• _WHAT TO PRODUCE_:
In your copy, each line below is repeated exactly and no image appears.

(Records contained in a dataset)

_____

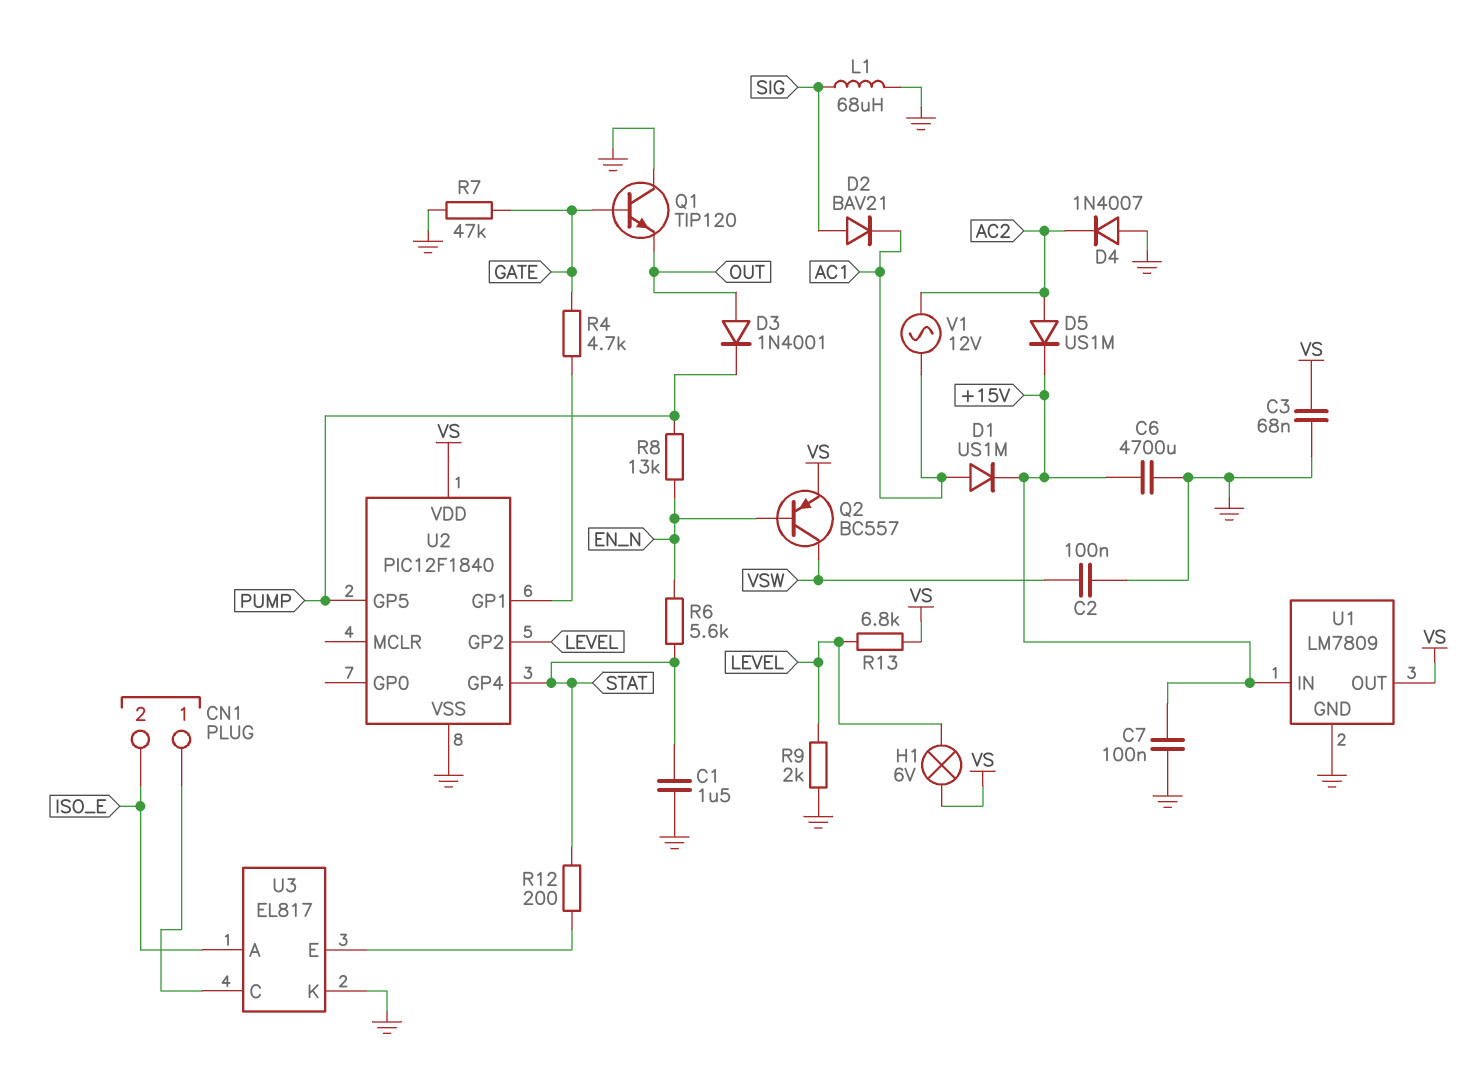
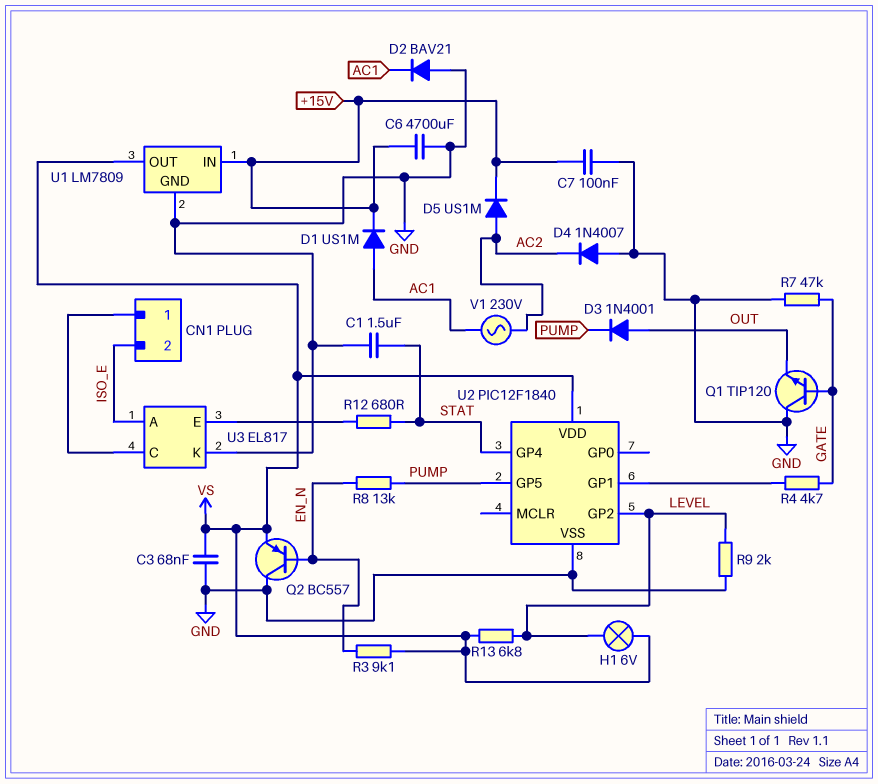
C2: 100nF (GND, VSW) -> none
D2: diode BAV21 (A SIG, K AC1) -> diode BAV21 (A GND, K AC1)
L1: 68uH (GND, SIG) -> none
Q2: PNP BC557 (B EN_N, C VSW, E VS) -> PNP BC557 (B EN_N, C GND, E VS)
R3: none -> 9.1k (EN_N, VS)
R6: 5.6k (EN_N, STAT) -> none
R12: 200 (STAT, U3/E) -> 680 (STAT, U3/E)
V1: AC 12V (AC1, AC2) -> AC 230V (AC1, AC2)

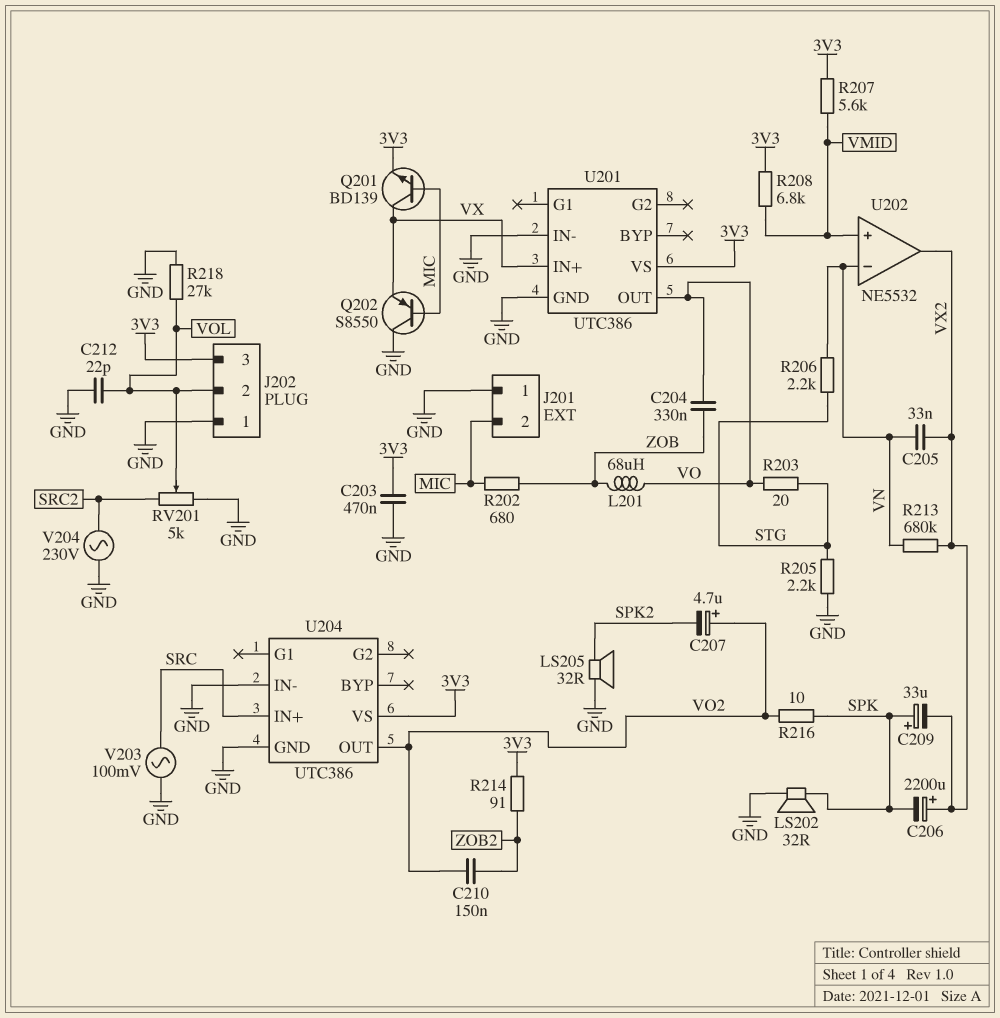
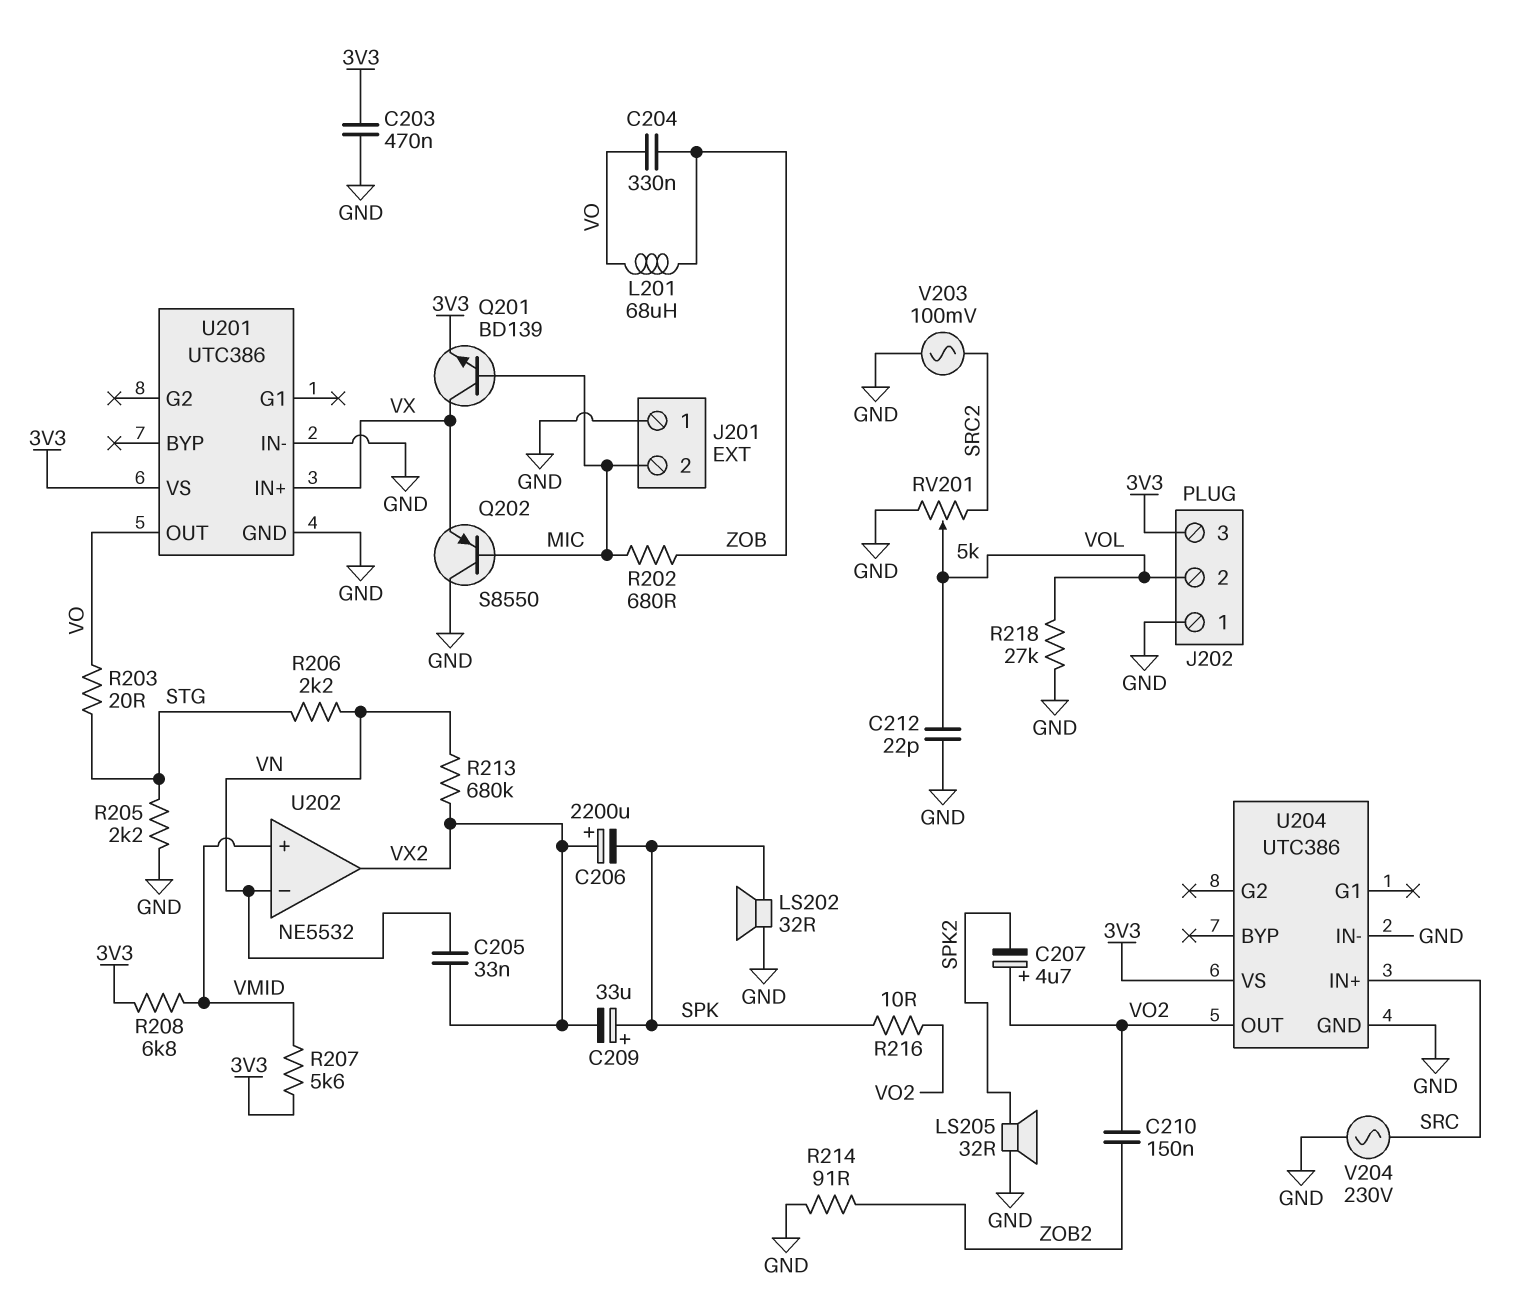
R214: 91 (3V3, ZOB2) -> 91 (GND, ZOB2)
V203: AC 100mV (GND, SRC) -> AC 100mV (GND, SRC2)
V204: AC 230V (GND, SRC2) -> AC 230V (GND, SRC)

_____

• _TASK ANSWER_:
C2: 100nF (GND, VSW) -> none
D2: diode BAV21 (A SIG, K AC1) -> diode BAV21 (A GND, K AC1)
L1: 68uH (GND, SIG) -> none
Q2: PNP BC557 (B EN_N, C VSW, E VS) -> PNP BC557 (B EN_N, C GND, E VS)
R3: none -> 9.1k (EN_N, VS)
R6: 5.6k (EN_N, STAT) -> none
R12: 200 (STAT, U3/E) -> 680 (STAT, U3/E)
V1: AC 12V (AC1, AC2) -> AC 230V (AC1, AC2)

R214: 91 (3V3, ZOB2) -> 91 (GND, ZOB2)
V203: AC 100mV (GND, SRC) -> AC 100mV (GND, SRC2)
V204: AC 230V (GND, SRC2) -> AC 230V (GND, SRC)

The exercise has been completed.